#### Exercise inputs
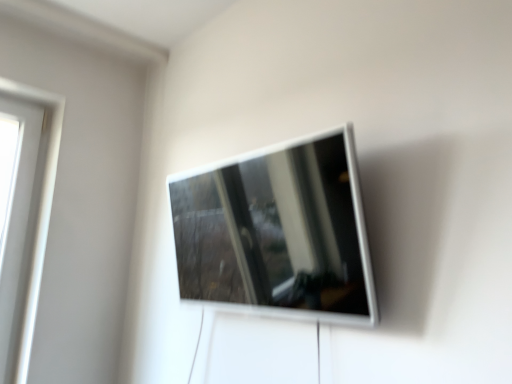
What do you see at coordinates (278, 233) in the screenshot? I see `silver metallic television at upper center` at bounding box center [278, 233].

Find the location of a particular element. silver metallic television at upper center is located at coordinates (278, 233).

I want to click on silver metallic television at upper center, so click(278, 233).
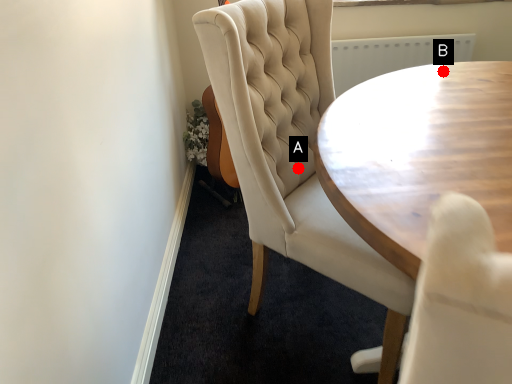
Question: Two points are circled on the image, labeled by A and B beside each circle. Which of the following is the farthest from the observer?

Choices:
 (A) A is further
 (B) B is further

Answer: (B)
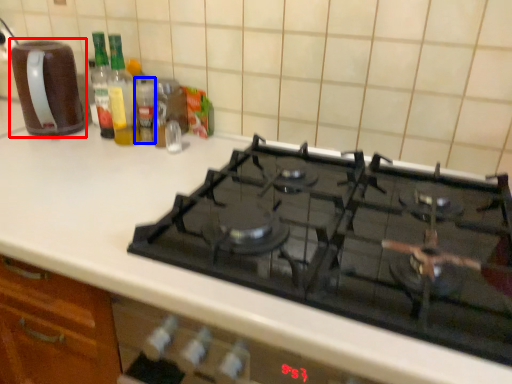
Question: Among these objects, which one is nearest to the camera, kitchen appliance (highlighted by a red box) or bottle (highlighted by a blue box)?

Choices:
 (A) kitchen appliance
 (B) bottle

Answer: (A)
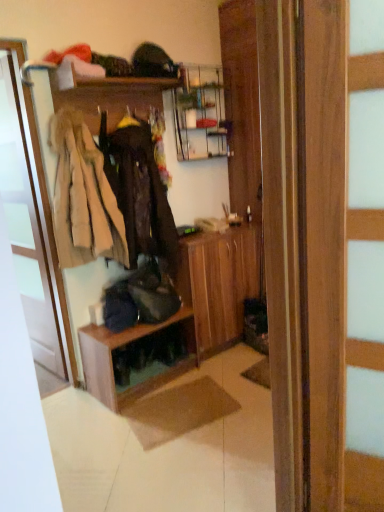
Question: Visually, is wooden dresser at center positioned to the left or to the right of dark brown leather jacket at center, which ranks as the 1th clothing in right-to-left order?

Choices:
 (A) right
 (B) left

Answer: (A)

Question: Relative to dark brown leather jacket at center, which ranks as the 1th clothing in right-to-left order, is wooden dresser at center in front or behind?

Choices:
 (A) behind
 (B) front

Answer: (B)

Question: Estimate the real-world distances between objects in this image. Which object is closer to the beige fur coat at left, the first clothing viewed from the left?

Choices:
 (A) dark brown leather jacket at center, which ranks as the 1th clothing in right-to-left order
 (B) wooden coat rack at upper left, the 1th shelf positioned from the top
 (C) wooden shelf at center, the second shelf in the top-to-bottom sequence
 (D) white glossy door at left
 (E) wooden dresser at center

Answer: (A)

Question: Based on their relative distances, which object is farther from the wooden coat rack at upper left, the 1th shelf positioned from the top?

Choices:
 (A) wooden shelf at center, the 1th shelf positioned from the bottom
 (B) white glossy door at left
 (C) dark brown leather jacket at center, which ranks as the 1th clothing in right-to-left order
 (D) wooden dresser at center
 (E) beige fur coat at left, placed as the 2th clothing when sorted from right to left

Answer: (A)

#### Written problem
Rewrite all of the records above, changing "wooden dresser" to "oak dresser" wherever it appears and leaving everything else unchanged. Leave the pictures out of your answer.

#### Task output
What do you see at coordinates (278, 233) in the screenshot? I see `silver metallic television at upper center` at bounding box center [278, 233].

Find the location of a particular element. silver metallic television at upper center is located at coordinates (278, 233).

I want to click on silver metallic television at upper center, so click(278, 233).
Question: Two points are circled on the image, labeled by A and B beside each circle. Which of the following is the farthest from the observer?

Choices:
 (A) A is further
 (B) B is further

Answer: (B)
Question: Among these objects, which one is nearest to the camera, kitchen appliance (highlighted by a red box) or bottle (highlighted by a blue box)?

Choices:
 (A) kitchen appliance
 (B) bottle

Answer: (A)
Question: Visually, is oak dresser at center positioned to the left or to the right of dark brown leather jacket at center, which ranks as the 1th clothing in right-to-left order?

Choices:
 (A) right
 (B) left

Answer: (A)

Question: Relative to dark brown leather jacket at center, which ranks as the 1th clothing in right-to-left order, is oak dresser at center in front or behind?

Choices:
 (A) behind
 (B) front

Answer: (B)

Question: Estimate the real-world distances between objects in this image. Which object is closer to the beige fur coat at left, the first clothing viewed from the left?

Choices:
 (A) dark brown leather jacket at center, which ranks as the 1th clothing in right-to-left order
 (B) wooden coat rack at upper left, the 1th shelf positioned from the top
 (C) wooden shelf at center, the second shelf in the top-to-bottom sequence
 (D) white glossy door at left
 (E) oak dresser at center

Answer: (A)

Question: Based on their relative distances, which object is farther from the wooden coat rack at upper left, the 1th shelf positioned from the top?

Choices:
 (A) wooden shelf at center, the 1th shelf positioned from the bottom
 (B) white glossy door at left
 (C) dark brown leather jacket at center, which ranks as the 1th clothing in right-to-left order
 (D) oak dresser at center
 (E) beige fur coat at left, placed as the 2th clothing when sorted from right to left

Answer: (A)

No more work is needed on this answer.